_Problem requirements:_
Which lines run from the line with "blue shoe: 3 -> 2" through the line with "white shoe: 1 -> 2" in the entries below? Print them exactly, both ends included, and nothing more.

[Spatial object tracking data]
:::
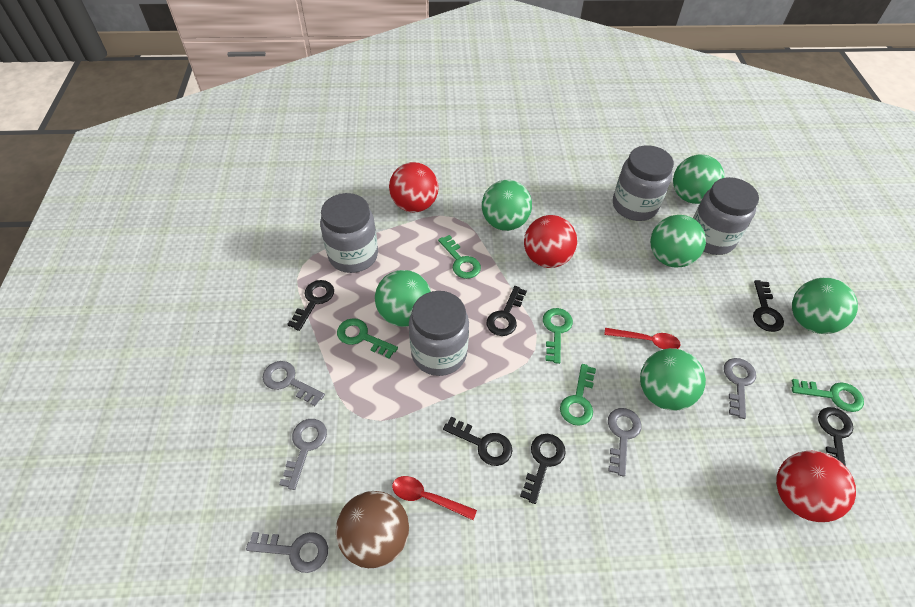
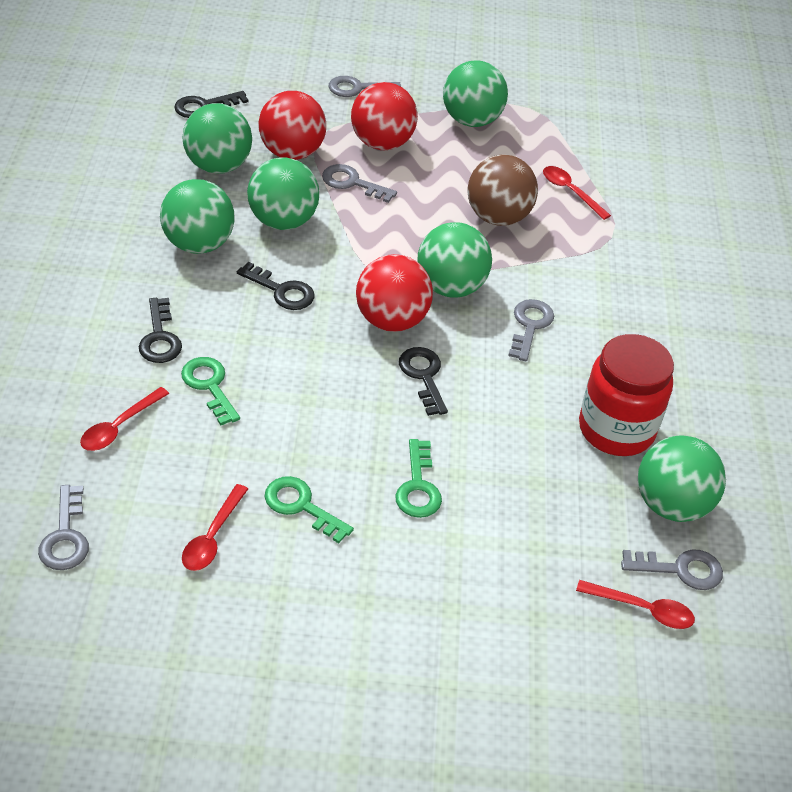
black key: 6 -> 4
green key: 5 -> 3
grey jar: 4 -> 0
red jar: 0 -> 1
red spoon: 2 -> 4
:::
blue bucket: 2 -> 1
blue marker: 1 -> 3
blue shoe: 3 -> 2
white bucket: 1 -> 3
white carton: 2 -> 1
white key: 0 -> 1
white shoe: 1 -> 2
:::
_Completed task:_
blue shoe: 3 -> 2
white bucket: 1 -> 3
white carton: 2 -> 1
white key: 0 -> 1
white shoe: 1 -> 2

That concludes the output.